(Items from a dataset)
=-=-=-=-=

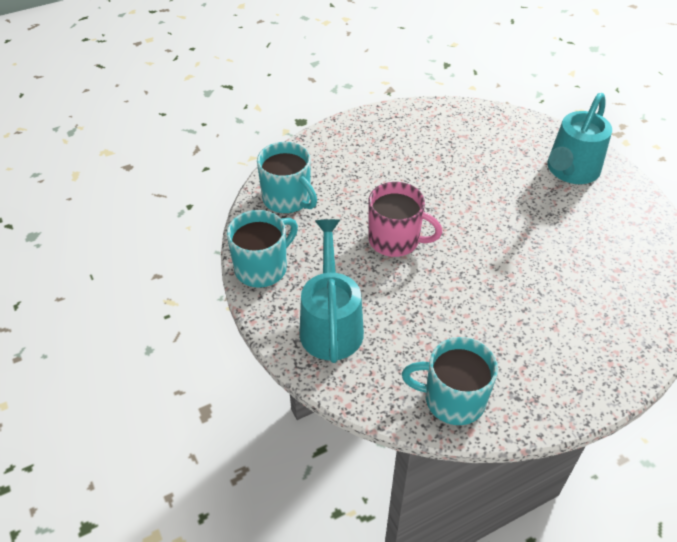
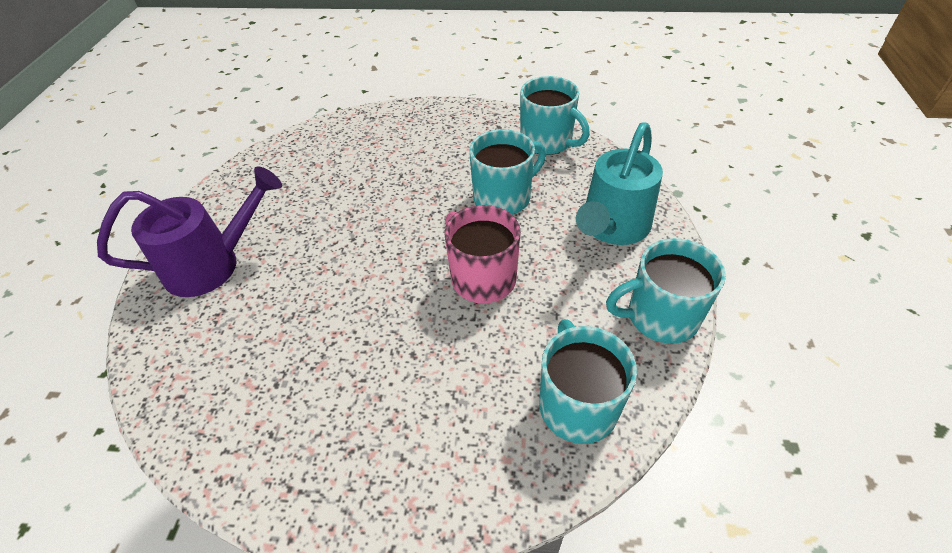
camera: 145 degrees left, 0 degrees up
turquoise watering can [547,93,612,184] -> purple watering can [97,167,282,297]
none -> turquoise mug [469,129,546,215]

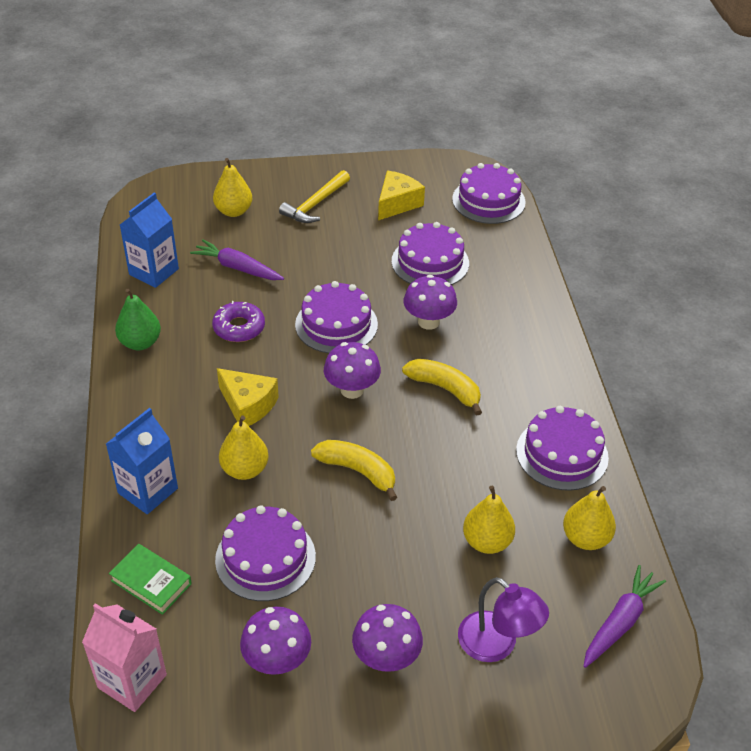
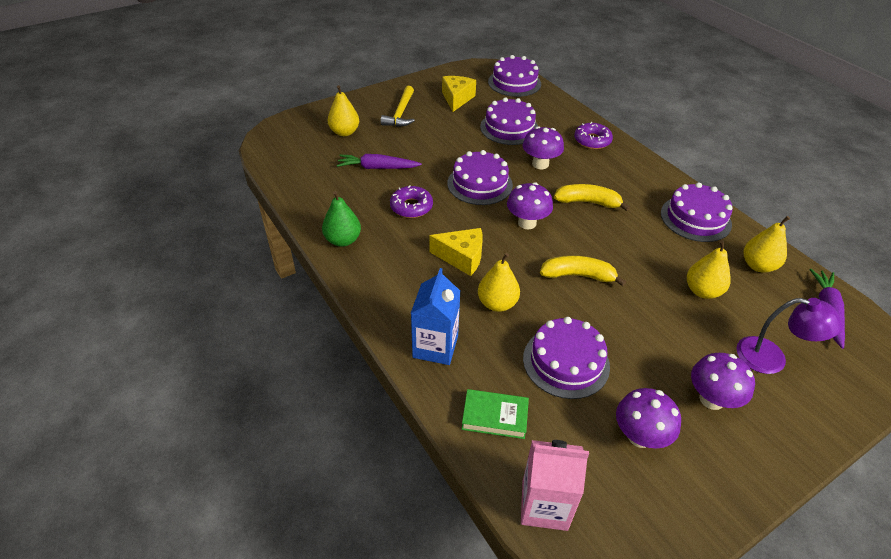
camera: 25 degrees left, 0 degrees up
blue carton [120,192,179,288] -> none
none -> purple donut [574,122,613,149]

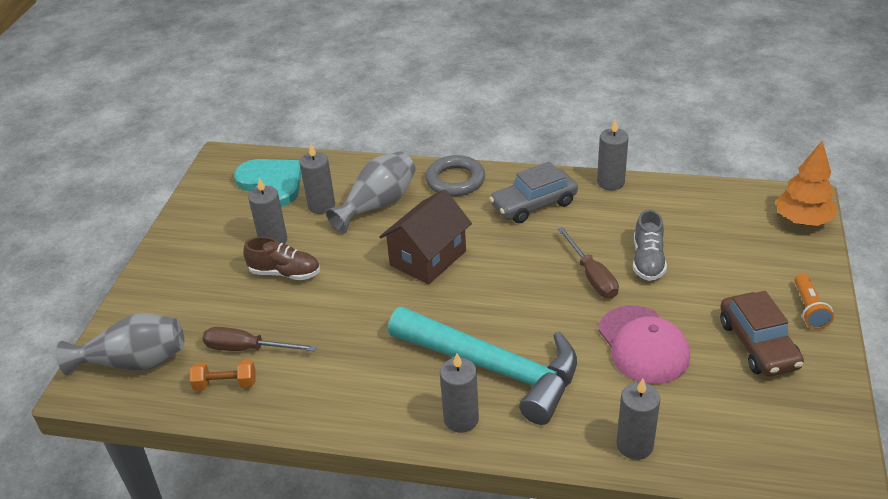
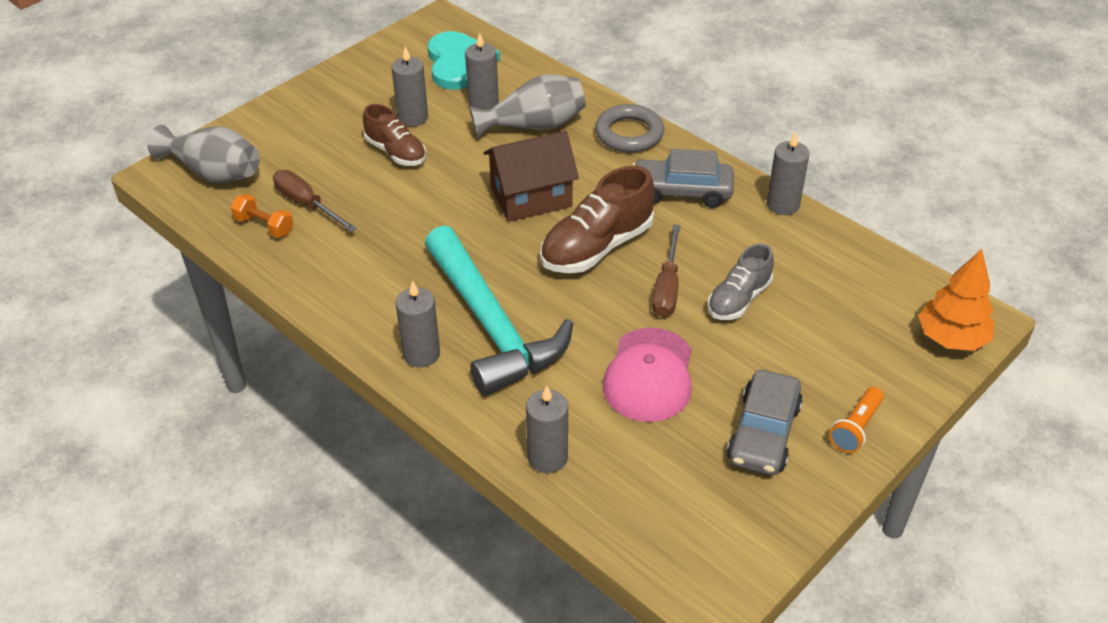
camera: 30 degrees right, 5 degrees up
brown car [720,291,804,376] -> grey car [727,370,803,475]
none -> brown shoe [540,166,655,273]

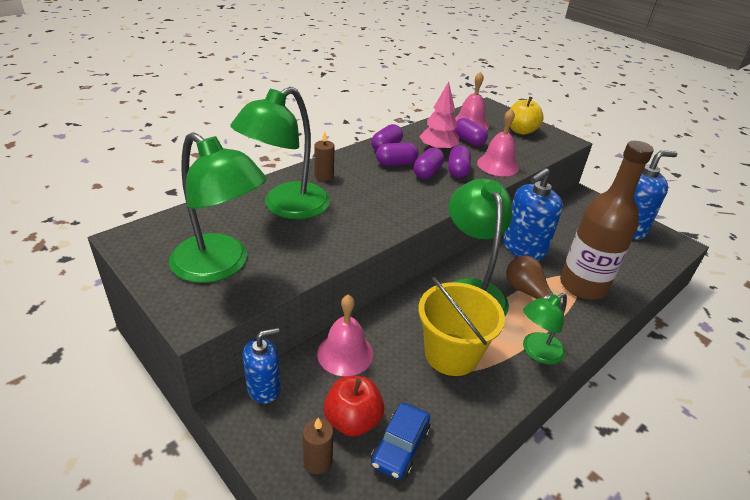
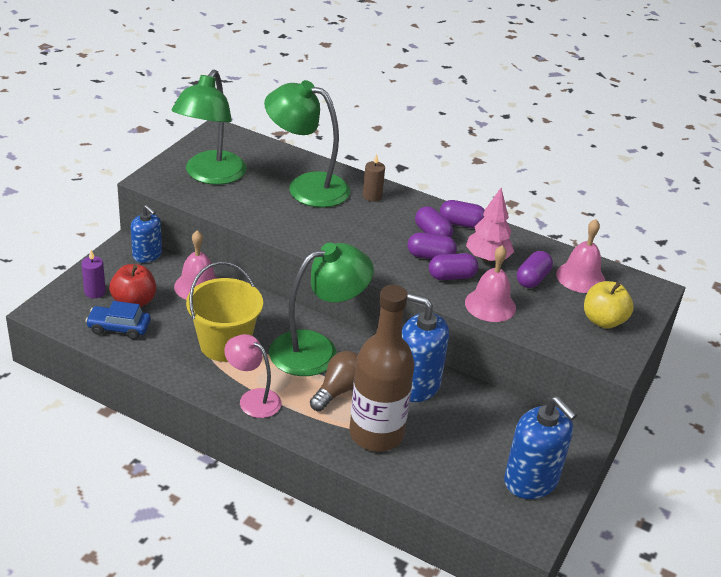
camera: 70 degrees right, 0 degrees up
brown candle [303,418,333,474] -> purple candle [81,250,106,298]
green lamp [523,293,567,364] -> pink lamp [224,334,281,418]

=-=-=-=-=

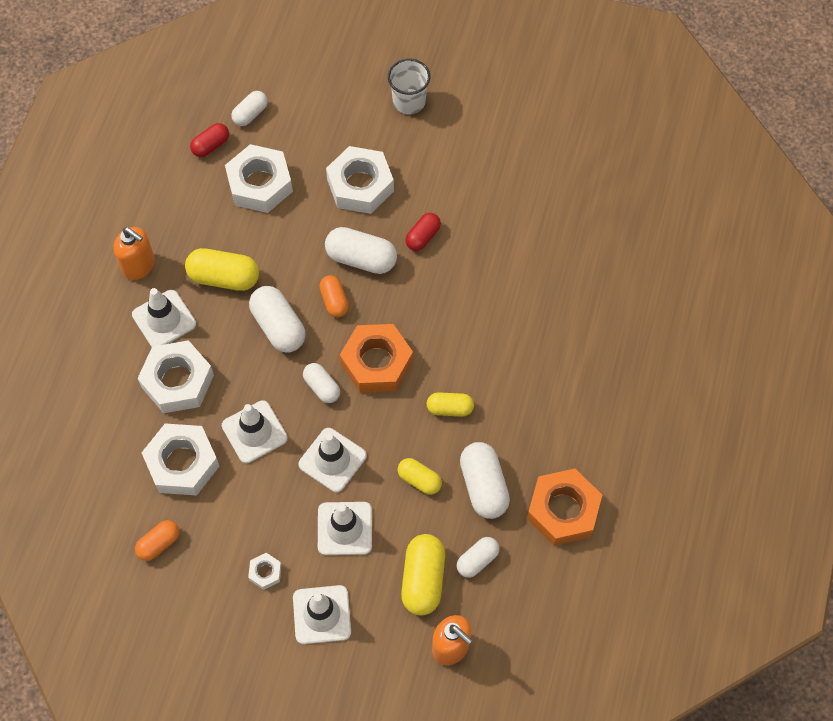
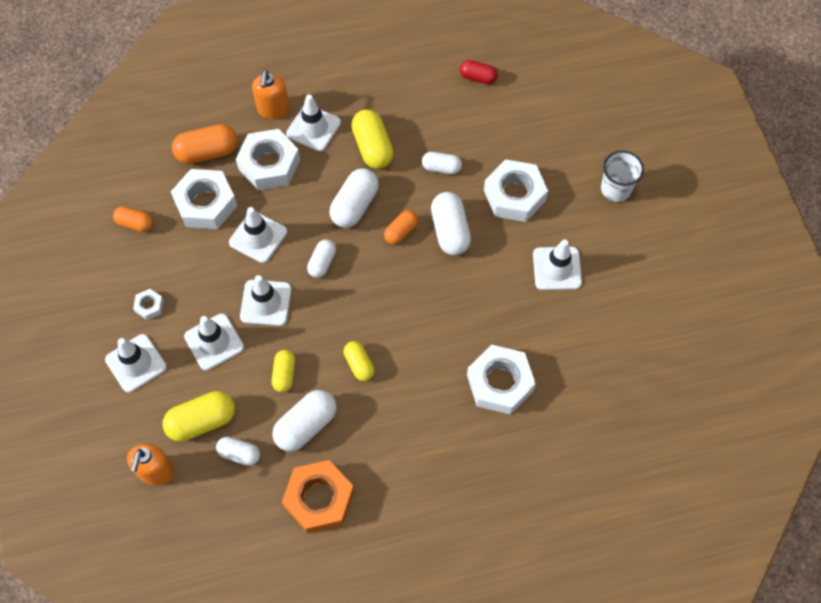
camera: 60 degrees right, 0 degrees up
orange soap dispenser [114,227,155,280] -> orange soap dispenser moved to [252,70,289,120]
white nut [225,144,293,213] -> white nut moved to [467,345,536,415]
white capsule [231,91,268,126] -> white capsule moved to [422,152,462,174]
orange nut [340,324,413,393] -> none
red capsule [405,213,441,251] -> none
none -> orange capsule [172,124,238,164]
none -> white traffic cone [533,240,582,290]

=-=-=-=-=

> Problem description
There is a line with "orange soap dispenser [114,227,155,280]" and a line with "none -> white traffic cone [533,240,582,290]" above. Copy exactly those two lines and all lines between them, with nothing else.

> Task response
orange soap dispenser [114,227,155,280] -> orange soap dispenser moved to [252,70,289,120]
white nut [225,144,293,213] -> white nut moved to [467,345,536,415]
white capsule [231,91,268,126] -> white capsule moved to [422,152,462,174]
orange nut [340,324,413,393] -> none
red capsule [405,213,441,251] -> none
none -> orange capsule [172,124,238,164]
none -> white traffic cone [533,240,582,290]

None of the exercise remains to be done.